■ EXERCISE PROMPT
Where the word "orange" shows up in the entries below, please copy the whole line.

┌──

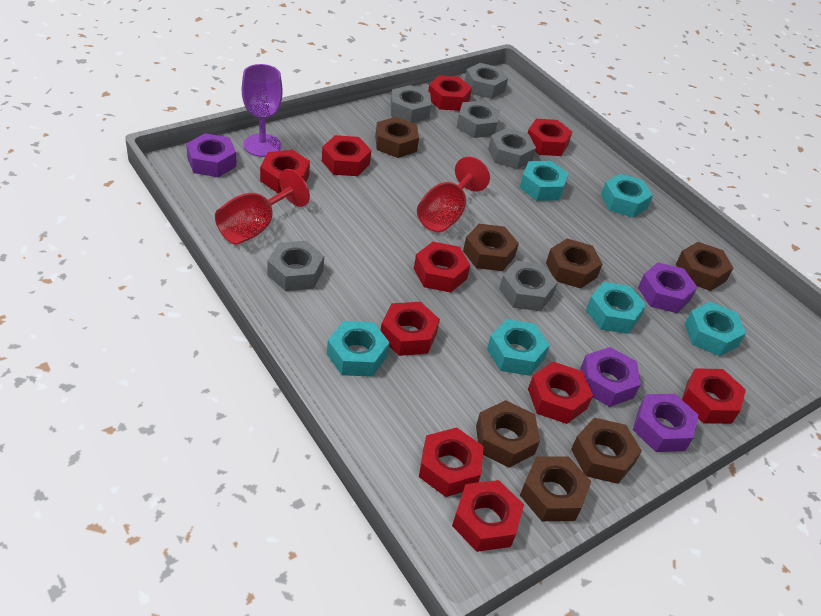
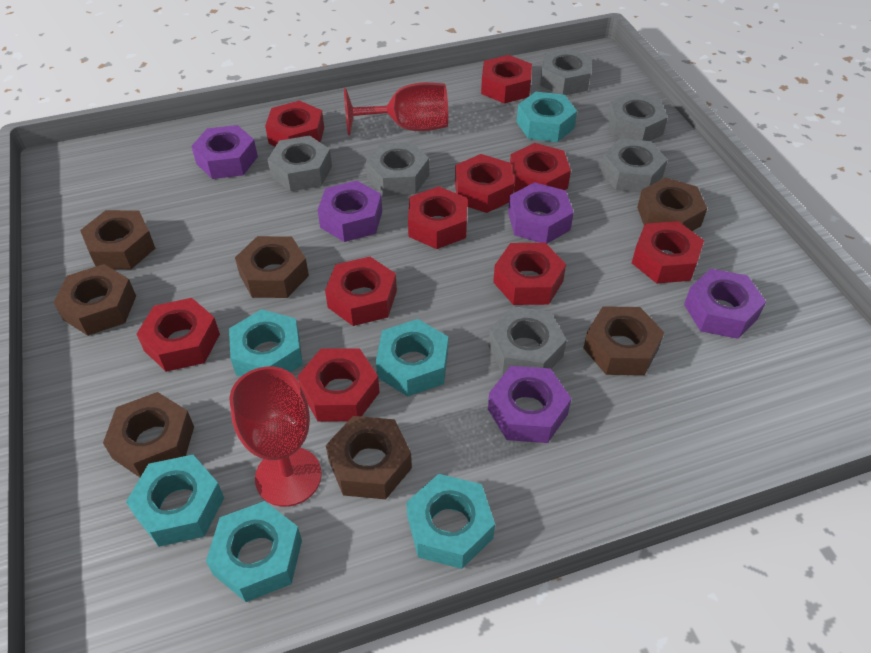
purple goblet: 1 -> 0
purple nut: 4 -> 5

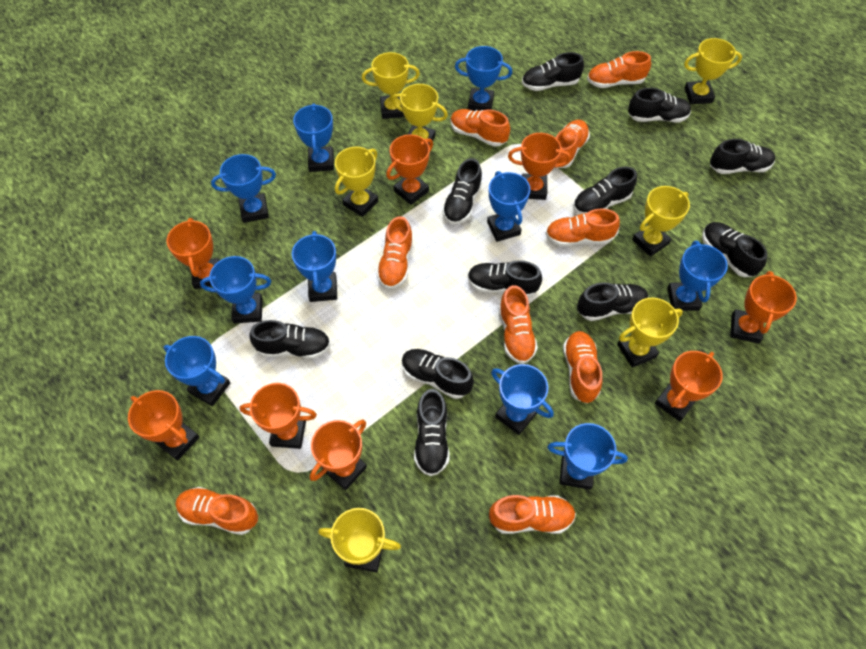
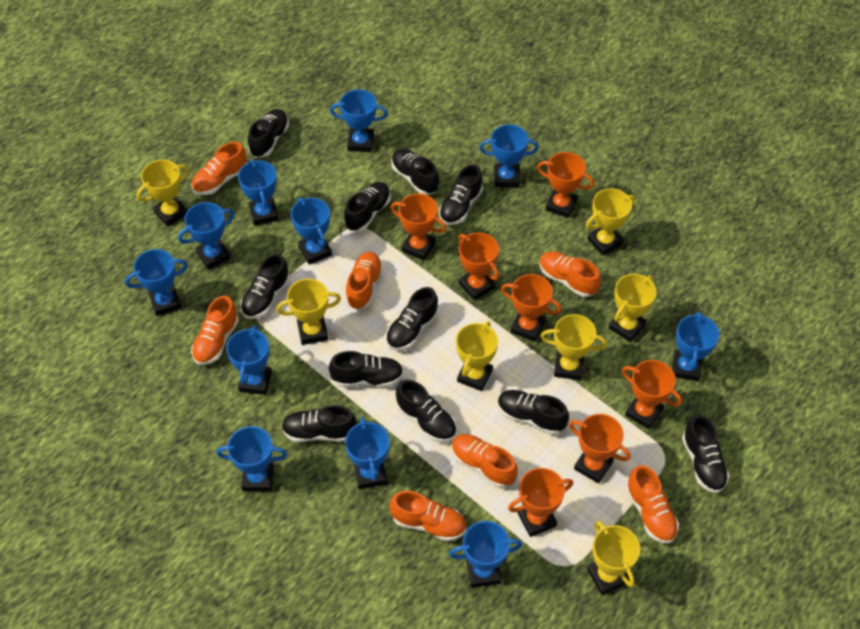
blue trophy: 10 -> 11
orange shoe: 9 -> 7
orange trophy: 8 -> 7

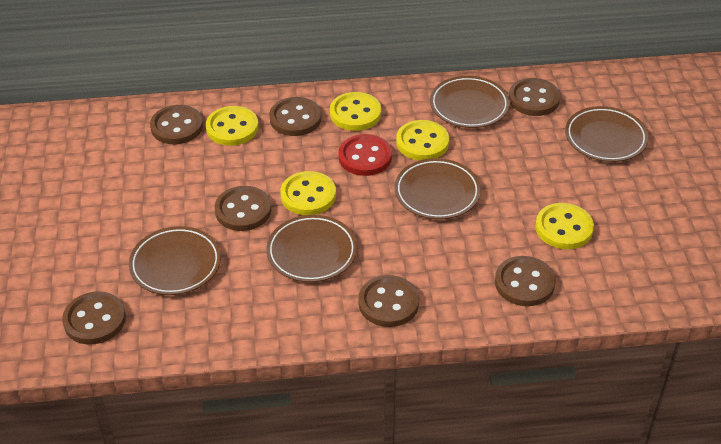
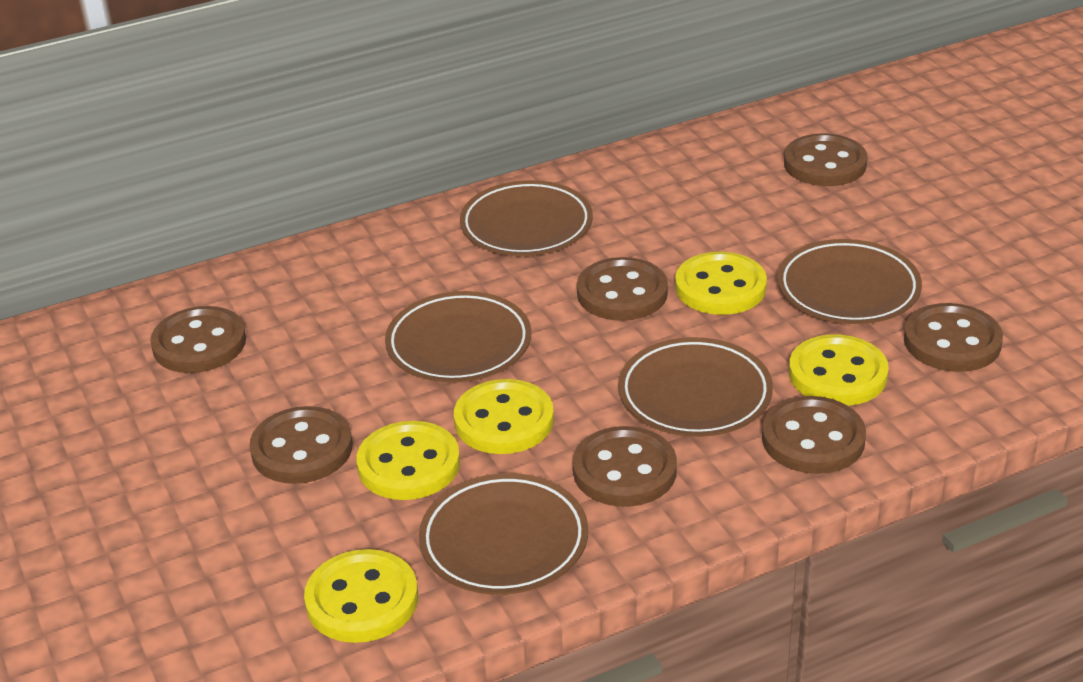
red button: 1 -> 0

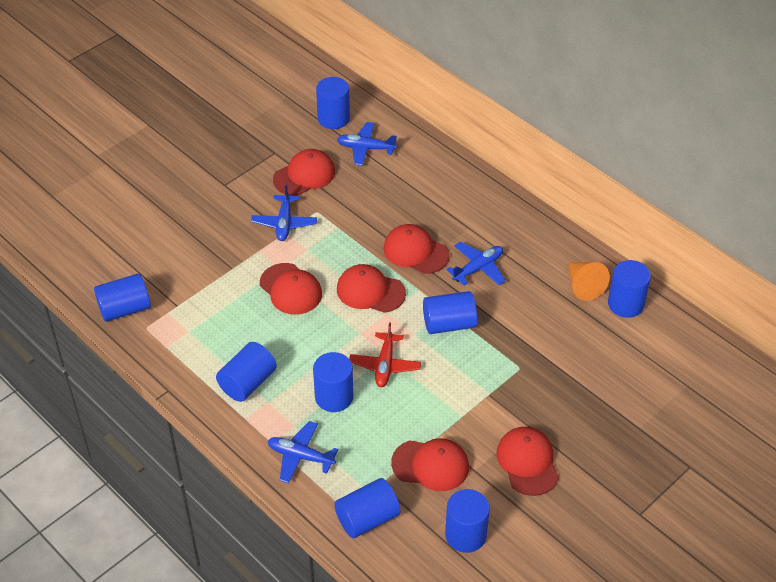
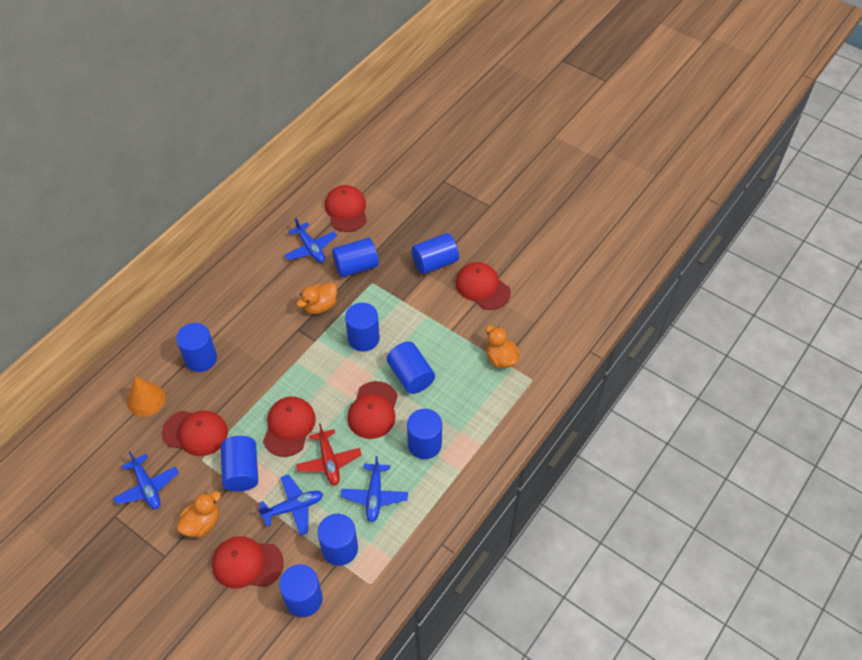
blue cylinder: 8 -> 9
orange duck: 0 -> 3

└──

■ ANSWER BELOW
orange shoe: 9 -> 7
orange trophy: 8 -> 7
orange duck: 0 -> 3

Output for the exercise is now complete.